- Data entries:

===============

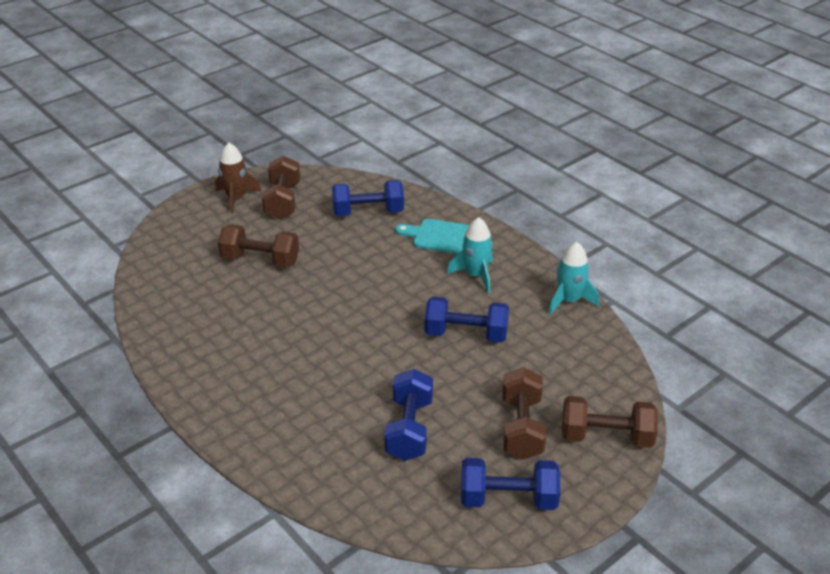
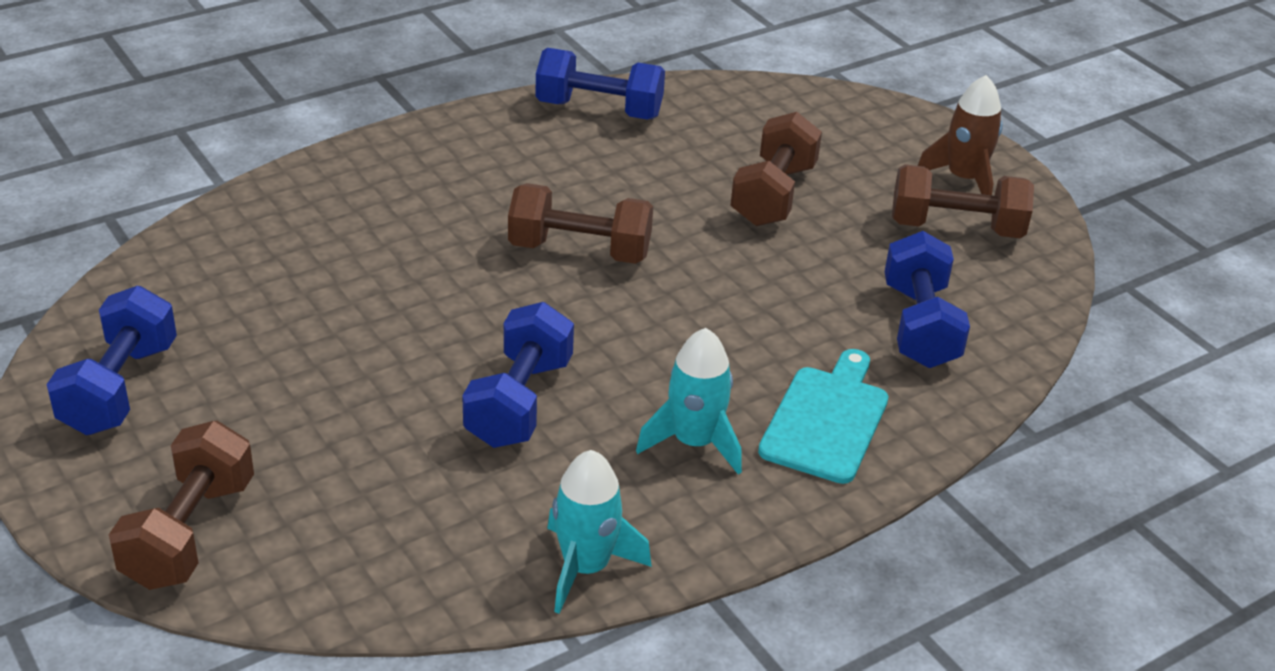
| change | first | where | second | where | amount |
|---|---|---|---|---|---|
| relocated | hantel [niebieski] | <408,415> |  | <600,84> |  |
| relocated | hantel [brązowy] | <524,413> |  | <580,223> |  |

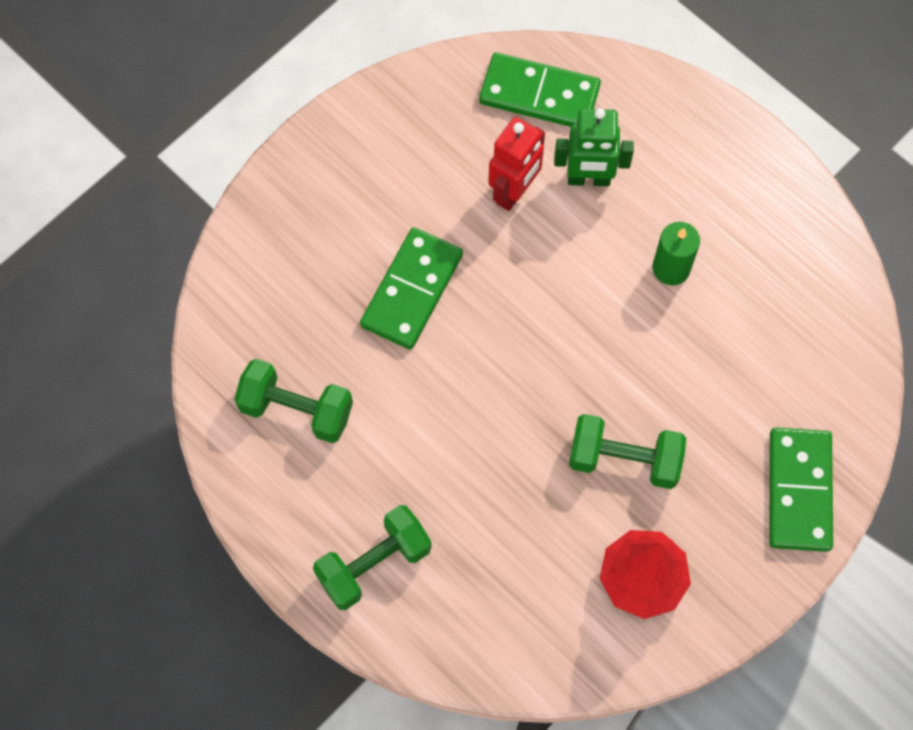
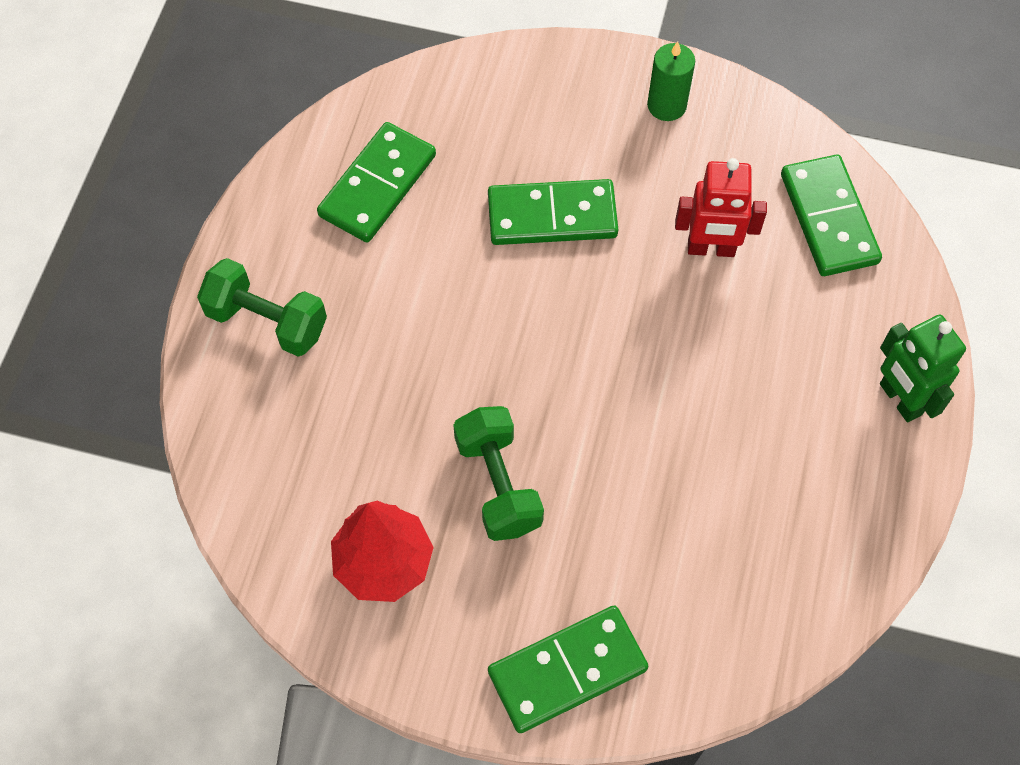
| change | first | where | second | where | amount |
|---|---|---|---|---|---|
| exchanged | hantel [zielony] | <293,401> | kostka domina [zielony] | <376,182> |  |
| relocated | robot [zielony] | <594,147> |  | <923,368> |  |
| relocated | świeca [zielony] | <676,253> |  | <671,81> |  |

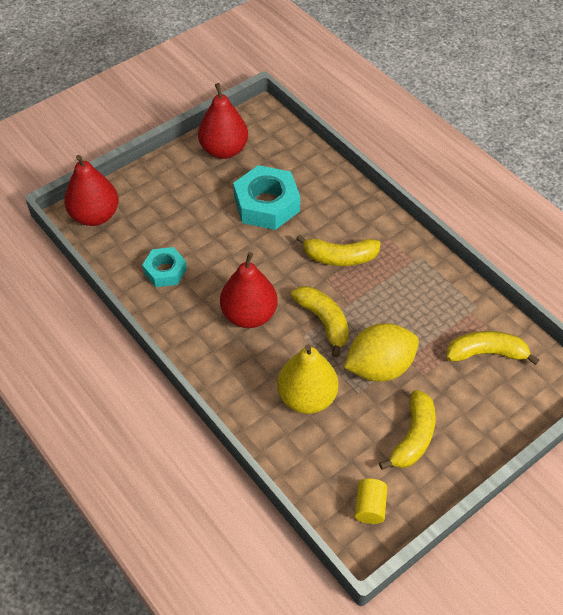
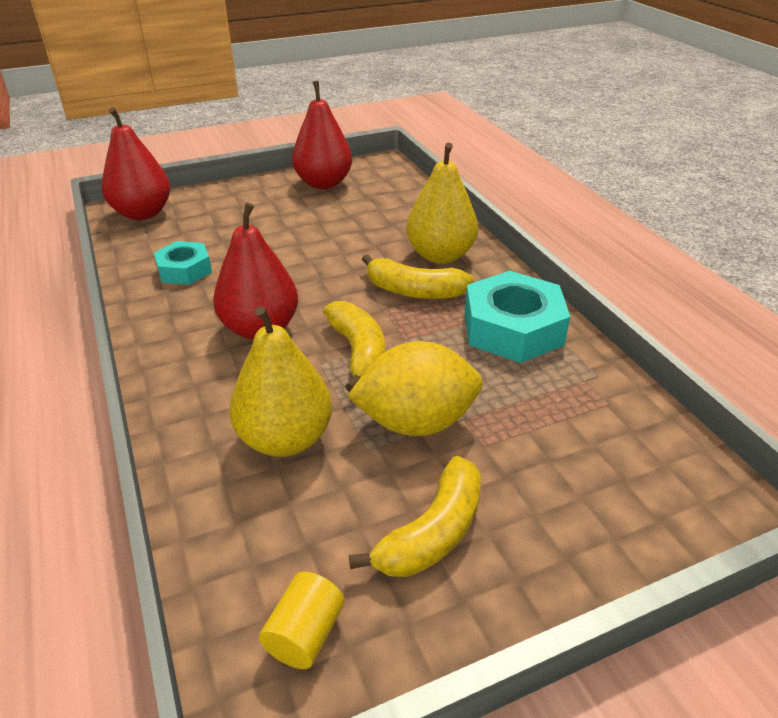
| change | first | where | second | where | amount |
|---|---|---|---|---|---|
| relocated | nakrętka [turkusowy] | <266,197> |  | <517,317> |  |
| missing | banan [żółty] | <492,348> |  |  |  |
| appeared |  |  | gruszka [żółty] | <442,203> |  |

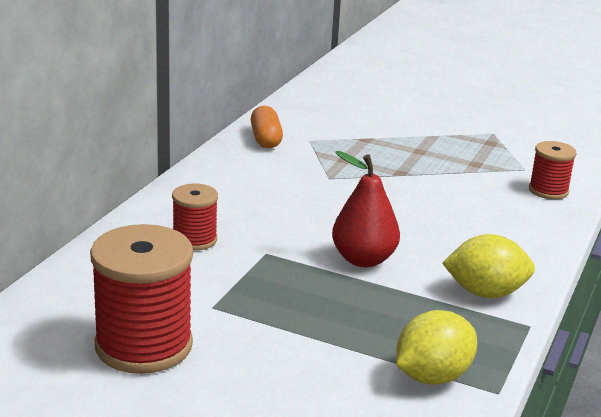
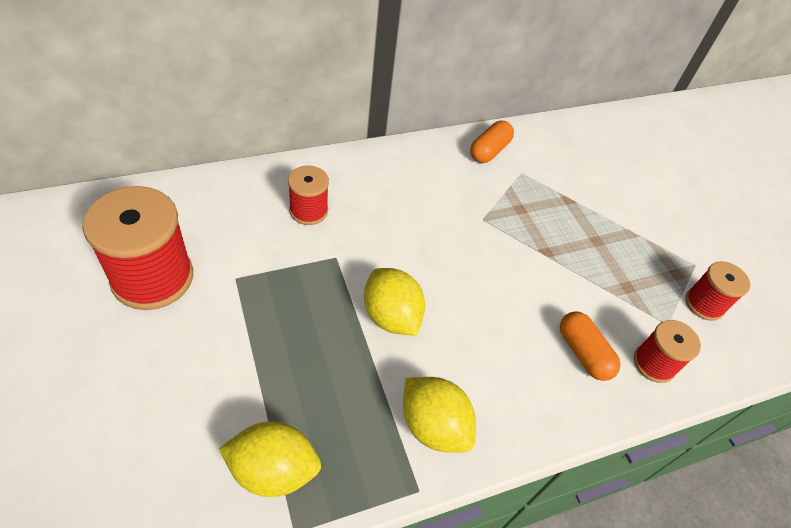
| change | first | where | second | where | amount |
|---|---|---|---|---|---|
| exchanged | gruszka [czerwony] | <366,209> | cytryna [żółty] | <394,302> |  |
| appeared |  |  | kapsułka [pomarańczowy] | <590,346> |  |
| appeared |  |  | szpulka [czerwony] | <717,291> |  |

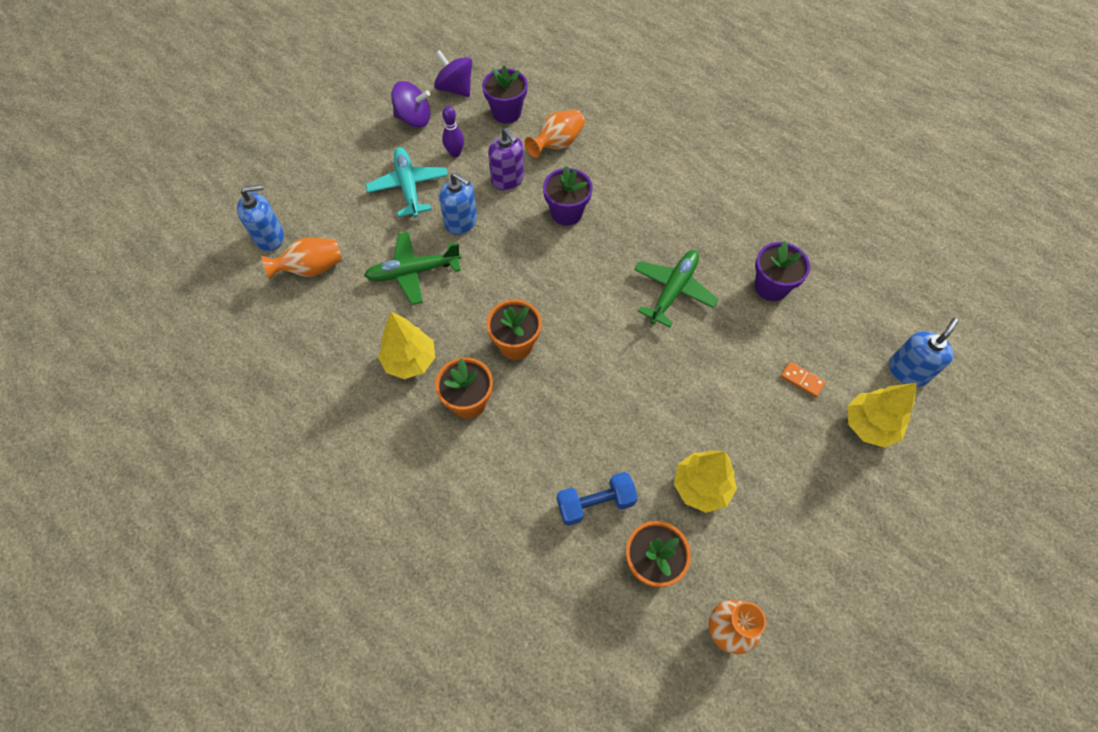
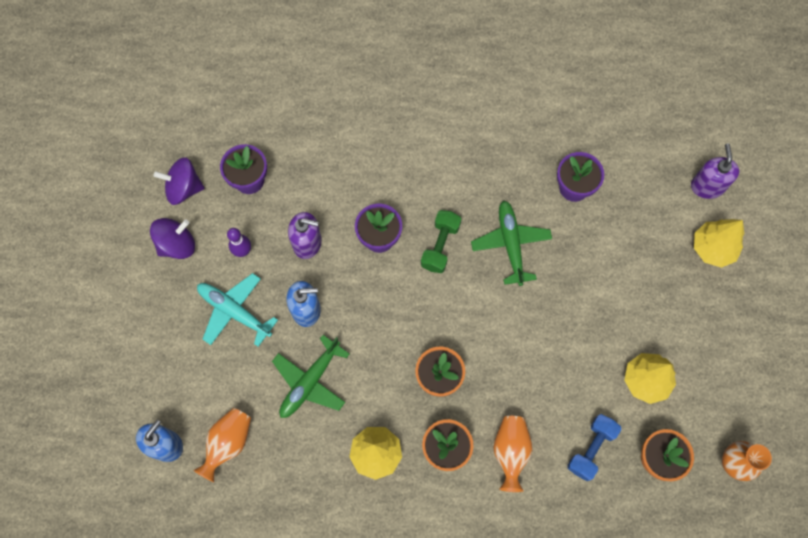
| change | first | where | second | where | amount |
|---|---|---|---|---|---|
| relocated | wazon [pomarańczowy] | <555,133> |  | <512,454> |  |
| missing | kostka domina [pomarańczowy] | <803,379> |  |  |  |
| colour | dozownik mydła [niebieski] | <923,352> | dozownik mydła [fioletowy] | <715,171> |  |
| appeared |  |  | hantel [zielony] | <441,241> |  |

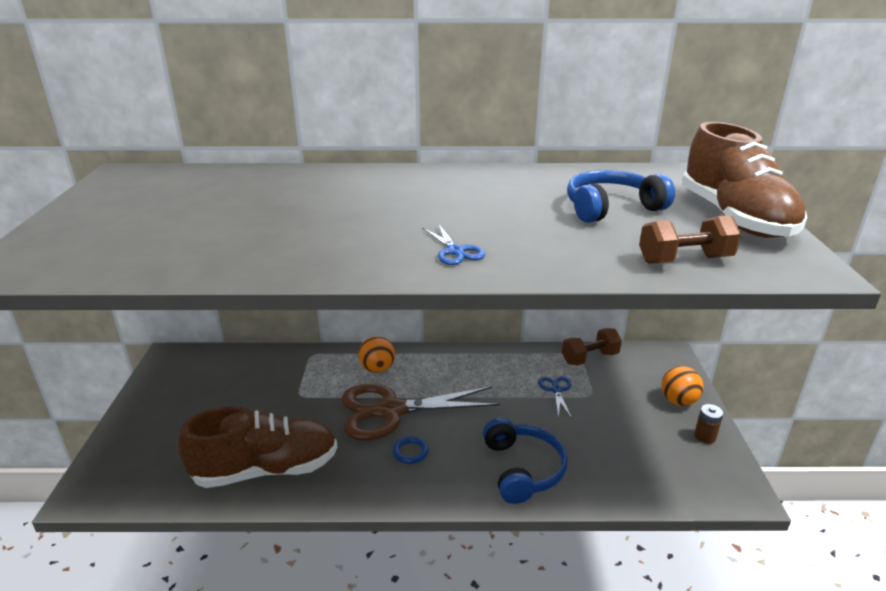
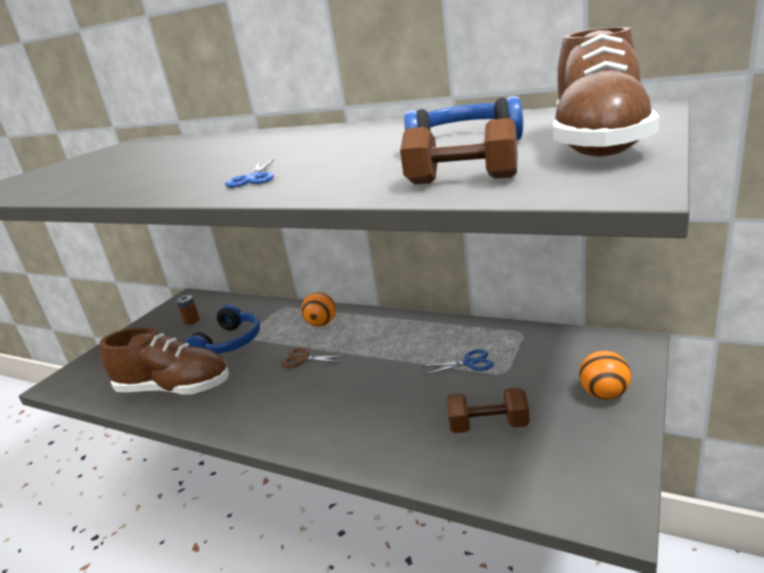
| change | first | where | second | where | amount |
|---|---|---|---|---|---|
| size | nożyczki [brązowy] | <420,412> |  | <313,358> | x0.42 |
| missing | pierścień [niebieski] | <411,450> |  |  |  |
| relocated | słuchawki [niebieski] | <525,461> |  | <222,329> |  |
| spun | nożyczki [niebieski] | <555,397> |  | <457,362> | 60 degrees clockwise |
| relocated | hantel [brązowy] | <592,346> |  | <488,410> |  |
| relocated | bateria [brązowy] | <708,424> |  | <188,310> |  |

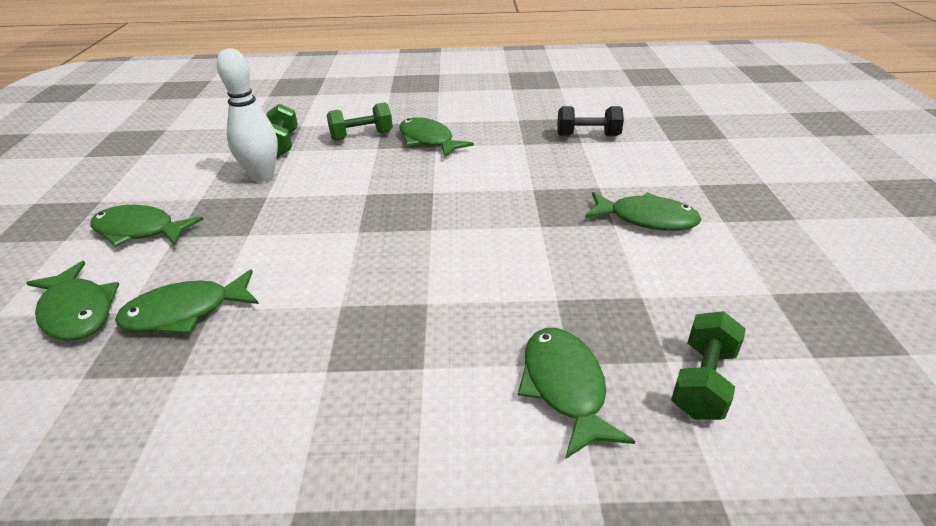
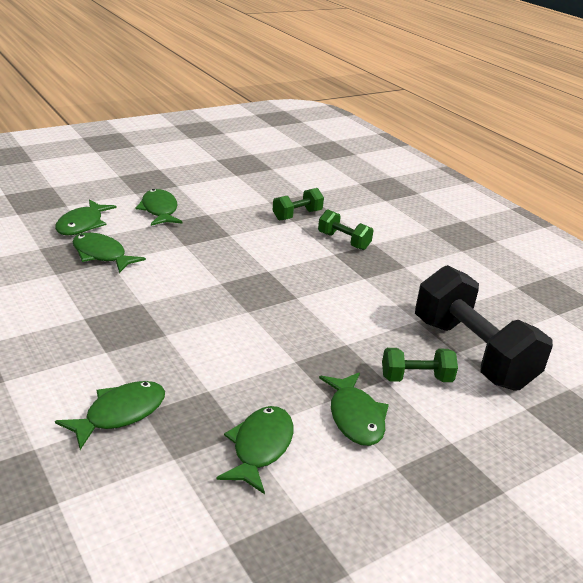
| change | first | where | second | where | amount |
|---|---|---|---|---|---|
| missing | kręgiel [biały] | <247,115> |  |  |  |
| relocated | ryba [zielony] | <436,137> |  | <254,450> |  |
| size | hantel [czarny] | <590,121> |  | <484,328> | x2.06 |
| relocated | hantel [zielony] | <708,365> |  | <420,365> |  |

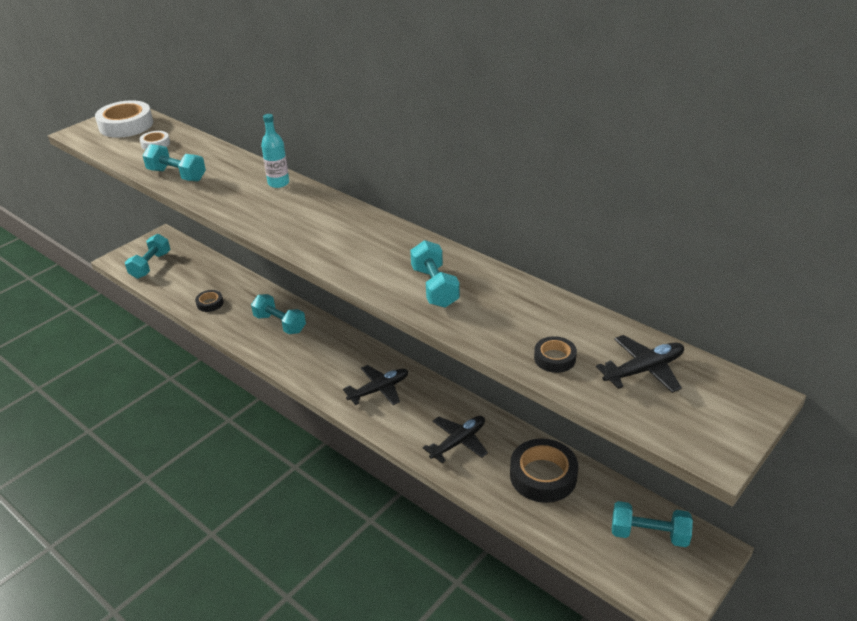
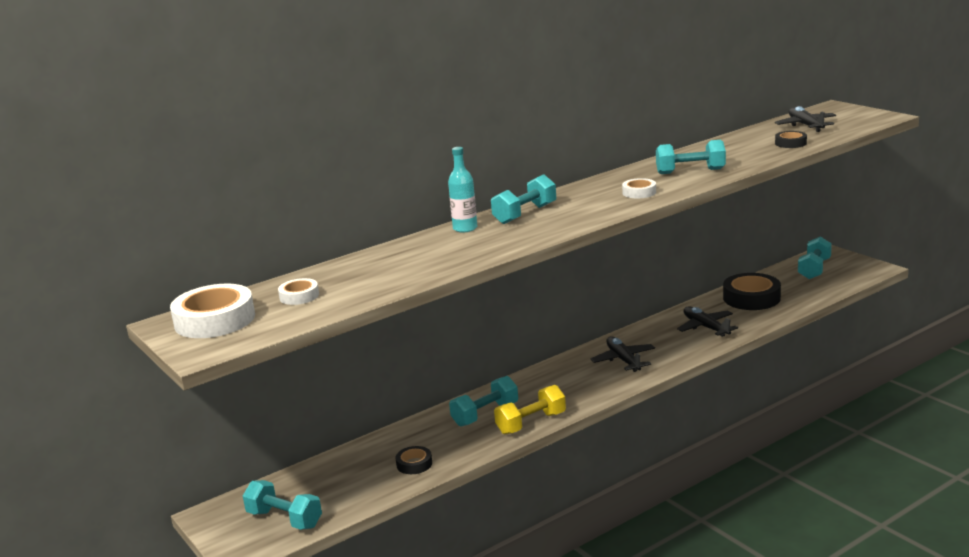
| change | first | where | second | where | amount |
|---|---|---|---|---|---|
| relocated | hantel [turkusowy] | <174,163> |  | <523,199> |  |
| appeared |  |  | hantel [żółty] | <530,410> |  |
| appeared |  |  | taśma klejąca [biały] | <639,188> |  |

===============

- INSTRUCTIONS FOR THE TASK:
With the pictures removed, print only the lines starting at the line that has "relocated | nakrętka" and ending at the line that has "relocated | słuchawki", both ends included, exactly as they stand above.

- OUTPUT BELOW:
| relocated | nakrętka [turkusowy] | <266,197> |  | <517,317> |  |
| missing | banan [żółty] | <492,348> |  |  |  |
| appeared |  |  | gruszka [żółty] | <442,203> |  |

| change | first | where | second | where | amount |
|---|---|---|---|---|---|
| exchanged | gruszka [czerwony] | <366,209> | cytryna [żółty] | <394,302> |  |
| appeared |  |  | kapsułka [pomarańczowy] | <590,346> |  |
| appeared |  |  | szpulka [czerwony] | <717,291> |  |

| change | first | where | second | where | amount |
|---|---|---|---|---|---|
| relocated | wazon [pomarańczowy] | <555,133> |  | <512,454> |  |
| missing | kostka domina [pomarańczowy] | <803,379> |  |  |  |
| colour | dozownik mydła [niebieski] | <923,352> | dozownik mydła [fioletowy] | <715,171> |  |
| appeared |  |  | hantel [zielony] | <441,241> |  |

| change | first | where | second | where | amount |
|---|---|---|---|---|---|
| size | nożyczki [brązowy] | <420,412> |  | <313,358> | x0.42 |
| missing | pierścień [niebieski] | <411,450> |  |  |  |
| relocated | słuchawki [niebieski] | <525,461> |  | <222,329> |  |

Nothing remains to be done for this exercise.